» Collected material
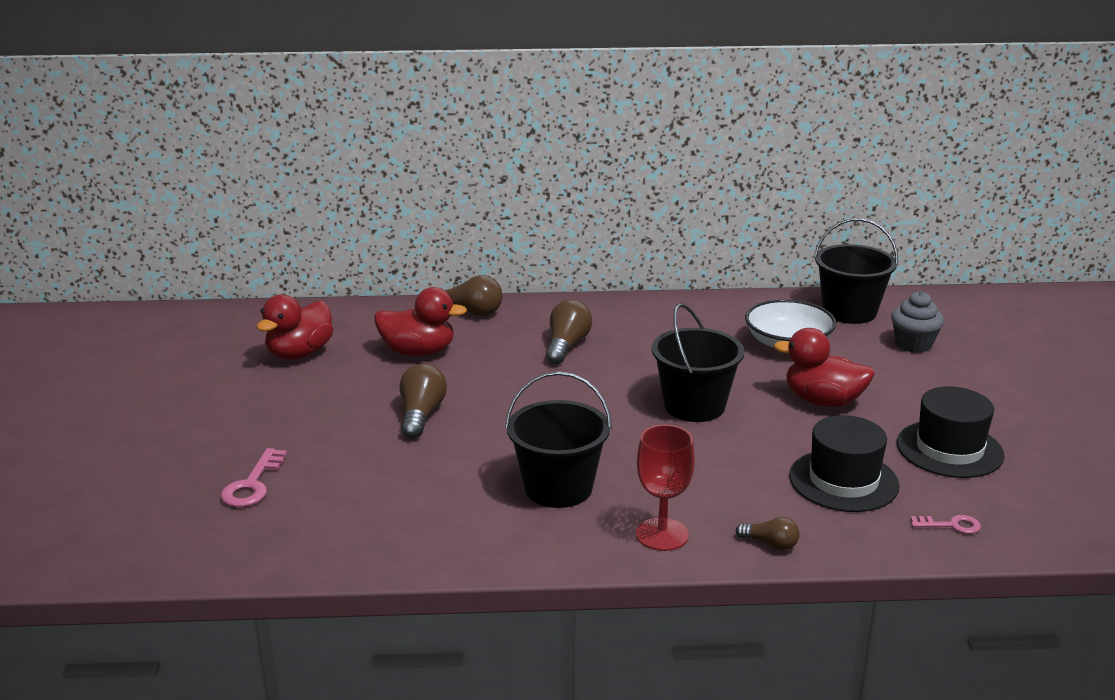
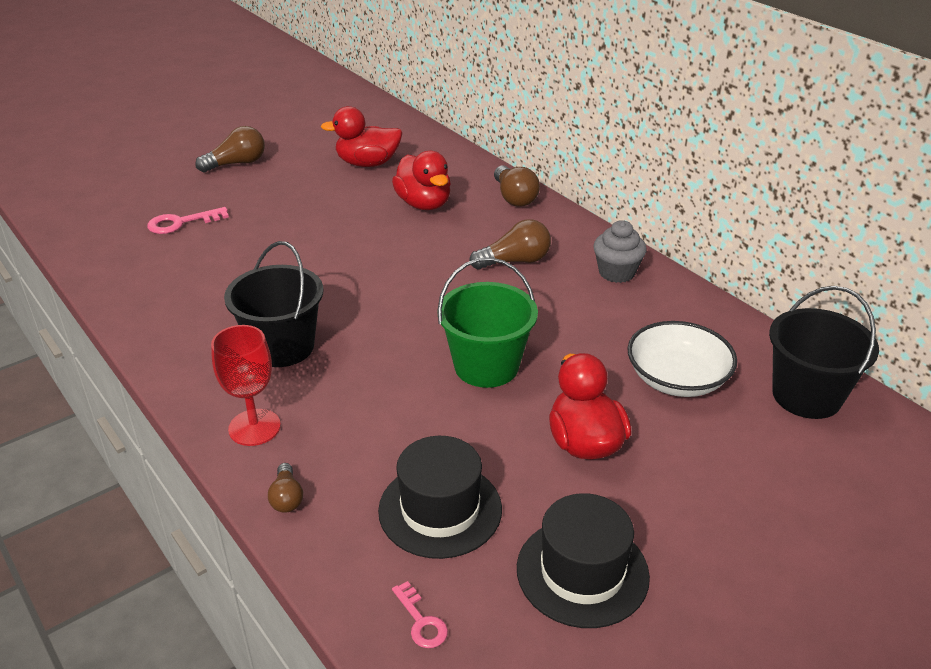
camera: 55 degrees right, 10 degrees up
(421, 415) = (332, 244): brown light bulb -> brown light bulb (237, 164)
(694, 406) = (486, 366): black bucket -> green bucket
(913, 344) = (794, 468): grey cupcake -> grey cupcake (616, 272)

» Your task
Copy out every line of the data exactly, leaving the images behind.

» Solution to the problem
camera: 55 degrees right, 10 degrees up
(421, 415) = (332, 244): brown light bulb -> brown light bulb (237, 164)
(694, 406) = (486, 366): black bucket -> green bucket
(913, 344) = (794, 468): grey cupcake -> grey cupcake (616, 272)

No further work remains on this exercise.